— START —
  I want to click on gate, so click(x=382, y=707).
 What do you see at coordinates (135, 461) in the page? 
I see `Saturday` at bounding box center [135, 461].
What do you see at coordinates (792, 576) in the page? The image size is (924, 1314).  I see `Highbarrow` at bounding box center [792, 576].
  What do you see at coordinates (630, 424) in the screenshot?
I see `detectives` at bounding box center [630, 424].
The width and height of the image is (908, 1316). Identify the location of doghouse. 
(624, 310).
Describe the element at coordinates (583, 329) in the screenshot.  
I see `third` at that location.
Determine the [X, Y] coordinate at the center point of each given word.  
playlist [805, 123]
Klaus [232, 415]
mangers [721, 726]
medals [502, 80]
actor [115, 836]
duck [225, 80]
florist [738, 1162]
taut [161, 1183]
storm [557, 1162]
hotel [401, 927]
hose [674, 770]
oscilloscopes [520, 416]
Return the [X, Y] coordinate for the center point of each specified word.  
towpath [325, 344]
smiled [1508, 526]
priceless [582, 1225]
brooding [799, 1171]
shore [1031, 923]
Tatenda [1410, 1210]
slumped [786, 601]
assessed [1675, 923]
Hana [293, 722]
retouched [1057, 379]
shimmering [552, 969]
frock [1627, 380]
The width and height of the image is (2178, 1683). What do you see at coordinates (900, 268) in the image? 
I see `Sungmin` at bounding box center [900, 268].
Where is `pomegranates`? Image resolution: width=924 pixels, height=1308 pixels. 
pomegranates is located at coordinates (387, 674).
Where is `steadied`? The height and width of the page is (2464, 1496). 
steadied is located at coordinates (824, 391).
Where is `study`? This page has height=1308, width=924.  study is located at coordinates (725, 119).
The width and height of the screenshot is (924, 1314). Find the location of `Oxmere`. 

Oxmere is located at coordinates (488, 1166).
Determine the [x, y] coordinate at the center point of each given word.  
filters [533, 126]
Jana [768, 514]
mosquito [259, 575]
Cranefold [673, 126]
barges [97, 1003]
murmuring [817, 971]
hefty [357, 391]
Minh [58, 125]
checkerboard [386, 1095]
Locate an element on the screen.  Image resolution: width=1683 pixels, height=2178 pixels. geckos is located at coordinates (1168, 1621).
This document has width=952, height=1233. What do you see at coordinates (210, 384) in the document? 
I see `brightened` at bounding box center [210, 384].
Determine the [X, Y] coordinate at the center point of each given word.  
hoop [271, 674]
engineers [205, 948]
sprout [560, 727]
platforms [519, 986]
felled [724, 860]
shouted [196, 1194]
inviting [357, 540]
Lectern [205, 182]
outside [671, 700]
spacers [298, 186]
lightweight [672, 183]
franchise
— END —
EXERCISE DESCRIPTION. Print everything from the first of the items above down to the line containing "center [900, 268].", including both ends, as an exact copy.

THE ANSWER.
  I want to click on gate, so click(x=382, y=707).
 What do you see at coordinates (135, 461) in the page? 
I see `Saturday` at bounding box center [135, 461].
What do you see at coordinates (792, 576) in the page? The image size is (924, 1314).  I see `Highbarrow` at bounding box center [792, 576].
  What do you see at coordinates (630, 424) in the screenshot?
I see `detectives` at bounding box center [630, 424].
The width and height of the image is (908, 1316). Identify the location of doghouse. 
(624, 310).
Describe the element at coordinates (583, 329) in the screenshot.  
I see `third` at that location.
Determine the [X, Y] coordinate at the center point of each given word.  
playlist [805, 123]
Klaus [232, 415]
mangers [721, 726]
medals [502, 80]
actor [115, 836]
duck [225, 80]
florist [738, 1162]
taut [161, 1183]
storm [557, 1162]
hotel [401, 927]
hose [674, 770]
oscilloscopes [520, 416]
Return the [X, Y] coordinate for the center point of each specified word.  
towpath [325, 344]
smiled [1508, 526]
priceless [582, 1225]
brooding [799, 1171]
shore [1031, 923]
Tatenda [1410, 1210]
slumped [786, 601]
assessed [1675, 923]
Hana [293, 722]
retouched [1057, 379]
shimmering [552, 969]
frock [1627, 380]
The width and height of the image is (2178, 1683). What do you see at coordinates (900, 268) in the image? 
I see `Sungmin` at bounding box center [900, 268].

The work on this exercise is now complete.